Work to complete:
Among the lines of data below, reproduce only those from the one with "red semicircle: (153, 36)" through the one with "green triangle: (112, 126)", exactly as they stand, both ends included.

Shape state change listings:
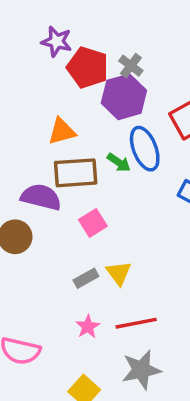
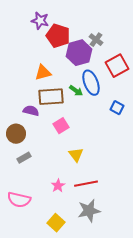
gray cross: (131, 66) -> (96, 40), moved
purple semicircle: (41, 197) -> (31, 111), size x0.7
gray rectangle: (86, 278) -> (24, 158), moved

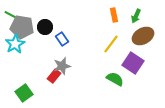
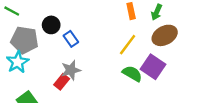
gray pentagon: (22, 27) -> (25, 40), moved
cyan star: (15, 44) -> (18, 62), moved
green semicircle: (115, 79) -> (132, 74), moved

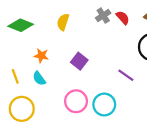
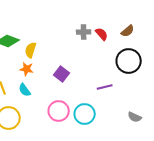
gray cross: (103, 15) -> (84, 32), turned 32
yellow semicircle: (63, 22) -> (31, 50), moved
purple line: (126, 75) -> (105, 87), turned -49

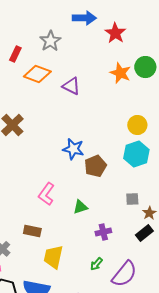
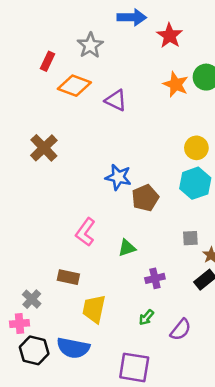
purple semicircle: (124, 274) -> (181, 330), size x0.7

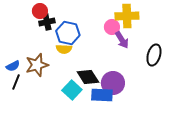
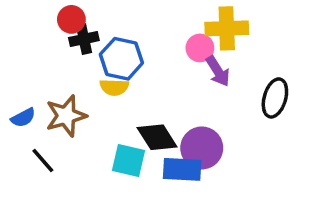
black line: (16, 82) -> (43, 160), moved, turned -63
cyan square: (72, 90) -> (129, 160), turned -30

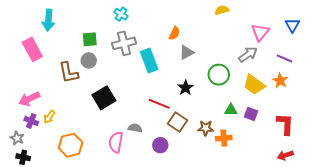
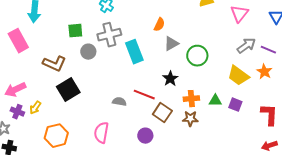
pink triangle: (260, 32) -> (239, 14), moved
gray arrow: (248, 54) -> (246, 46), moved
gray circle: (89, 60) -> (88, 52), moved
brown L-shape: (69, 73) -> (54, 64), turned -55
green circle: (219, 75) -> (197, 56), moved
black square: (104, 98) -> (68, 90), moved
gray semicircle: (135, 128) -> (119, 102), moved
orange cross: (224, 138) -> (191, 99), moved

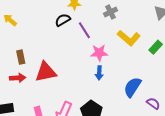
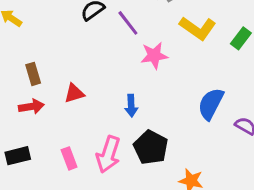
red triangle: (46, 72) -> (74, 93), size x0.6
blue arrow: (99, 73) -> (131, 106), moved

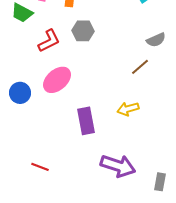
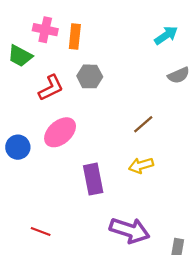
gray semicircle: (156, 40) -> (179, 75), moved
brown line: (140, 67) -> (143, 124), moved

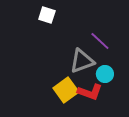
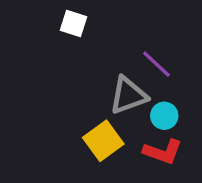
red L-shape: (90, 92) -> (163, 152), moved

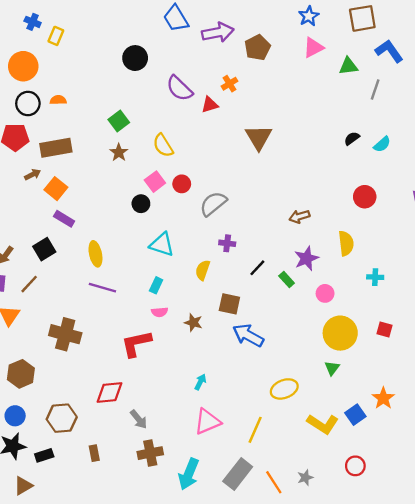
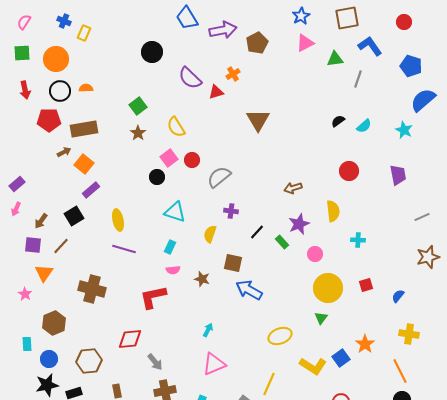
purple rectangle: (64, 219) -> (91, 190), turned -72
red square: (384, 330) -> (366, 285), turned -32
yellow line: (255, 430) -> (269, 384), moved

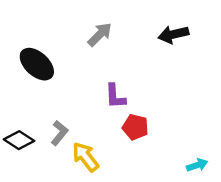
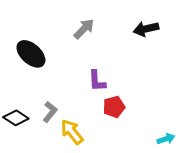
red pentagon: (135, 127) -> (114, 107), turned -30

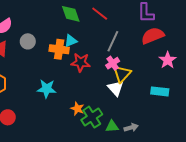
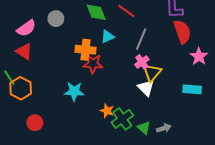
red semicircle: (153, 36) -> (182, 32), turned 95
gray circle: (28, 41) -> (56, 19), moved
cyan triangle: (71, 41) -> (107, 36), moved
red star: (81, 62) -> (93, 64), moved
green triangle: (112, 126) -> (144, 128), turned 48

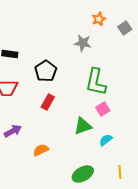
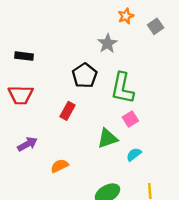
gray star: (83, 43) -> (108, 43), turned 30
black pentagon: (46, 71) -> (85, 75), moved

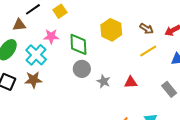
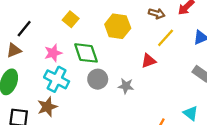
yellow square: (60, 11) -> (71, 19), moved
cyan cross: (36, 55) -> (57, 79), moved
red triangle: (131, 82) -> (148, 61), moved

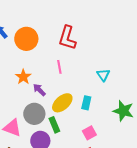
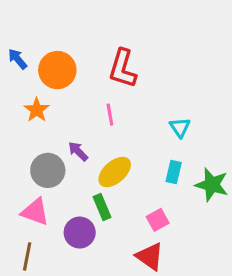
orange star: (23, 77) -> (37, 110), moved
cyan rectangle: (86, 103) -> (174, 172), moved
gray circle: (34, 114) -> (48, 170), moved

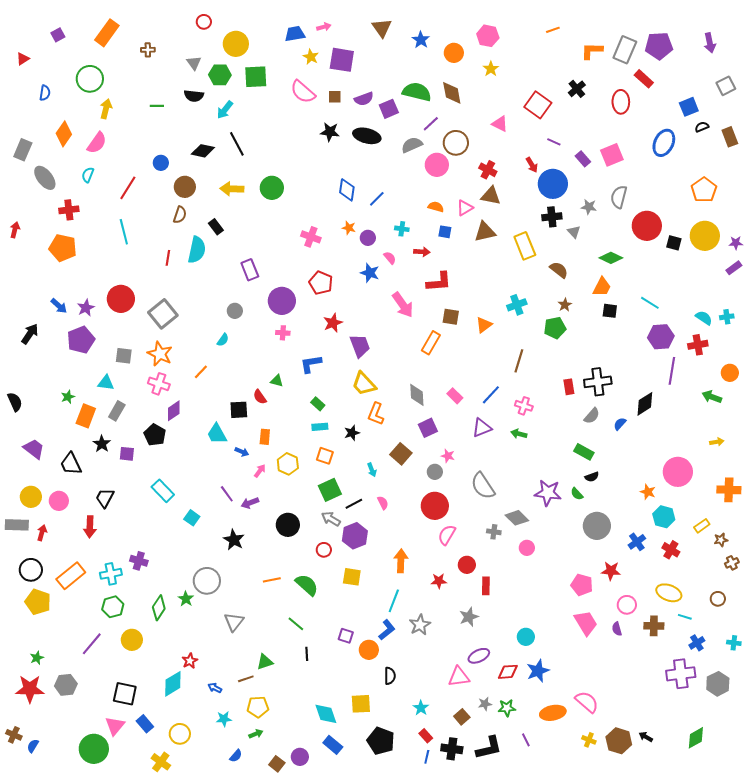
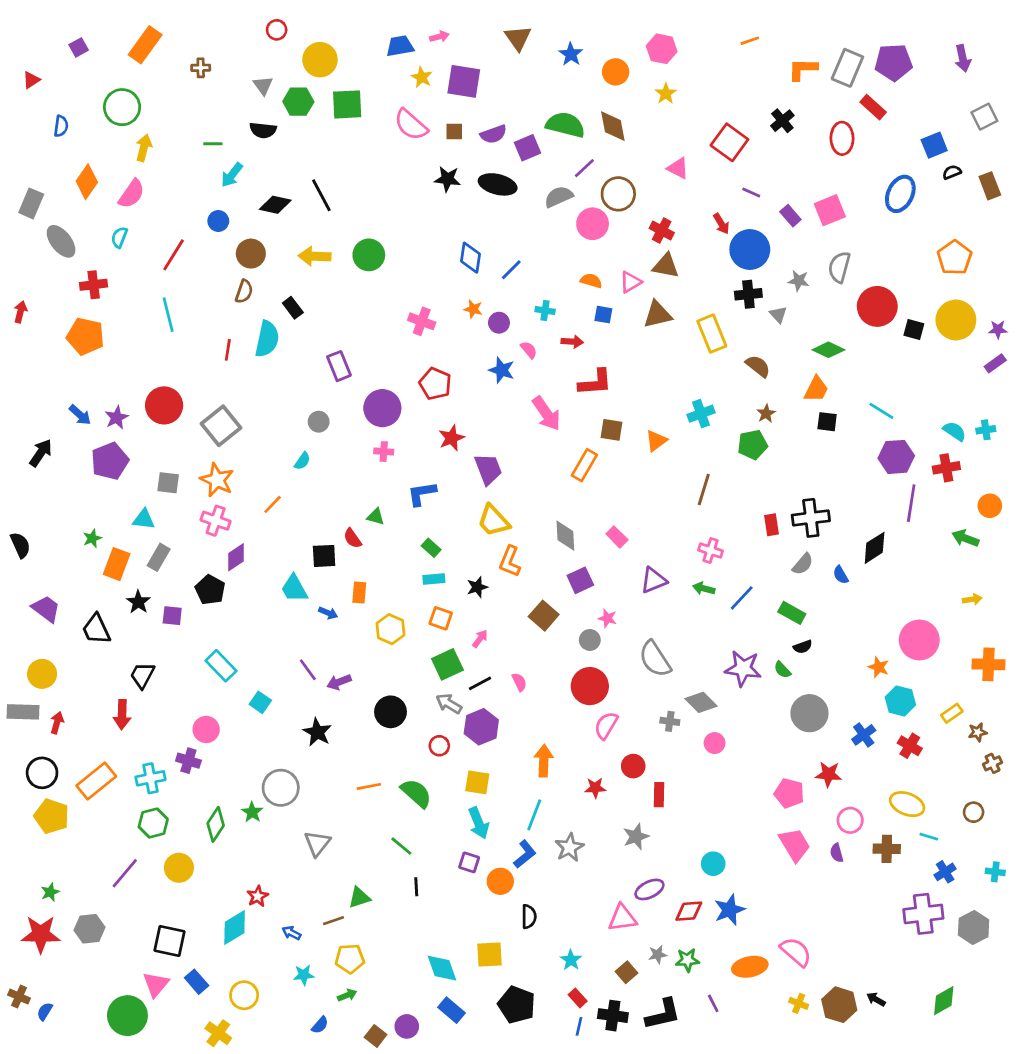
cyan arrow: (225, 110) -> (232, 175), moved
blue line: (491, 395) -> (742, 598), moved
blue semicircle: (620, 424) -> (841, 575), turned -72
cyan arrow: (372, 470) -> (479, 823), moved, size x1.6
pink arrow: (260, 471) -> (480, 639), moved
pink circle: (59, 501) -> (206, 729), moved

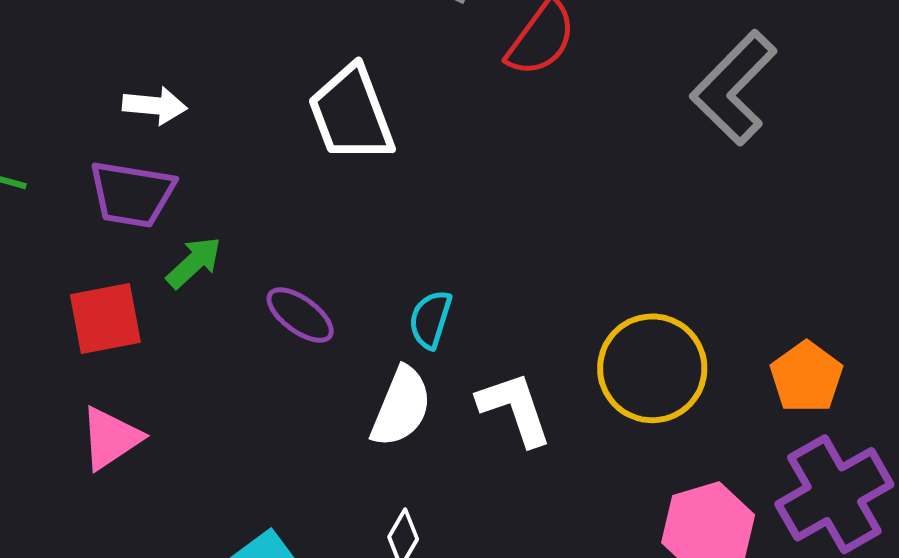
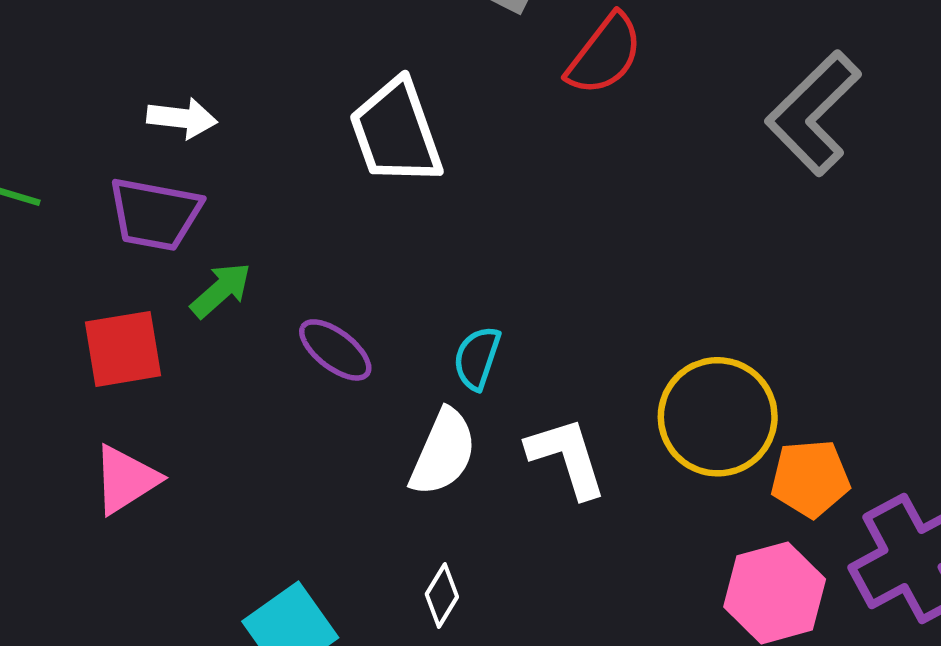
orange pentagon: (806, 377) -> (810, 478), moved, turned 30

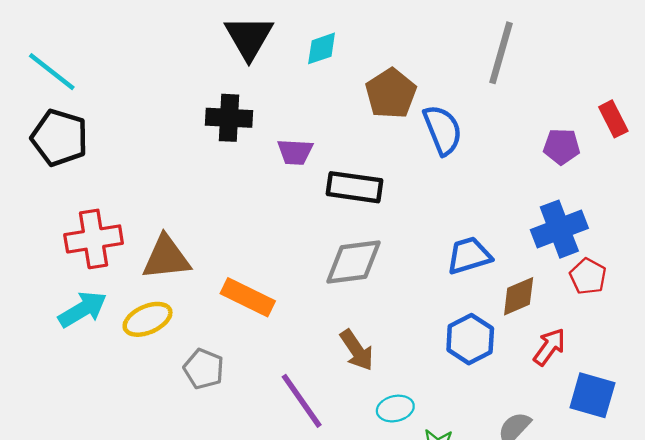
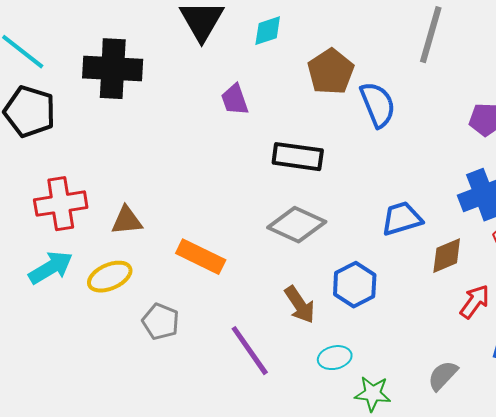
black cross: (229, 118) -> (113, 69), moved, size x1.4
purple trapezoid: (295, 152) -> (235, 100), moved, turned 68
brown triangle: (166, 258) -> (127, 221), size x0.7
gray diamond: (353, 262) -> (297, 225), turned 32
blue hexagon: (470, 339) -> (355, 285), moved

Response to this exercise:
red semicircle: (153, 36) -> (182, 32), turned 95
gray circle: (28, 41) -> (56, 19), moved
cyan triangle: (71, 41) -> (107, 36), moved
red star: (81, 62) -> (93, 64), moved
green triangle: (112, 126) -> (144, 128), turned 48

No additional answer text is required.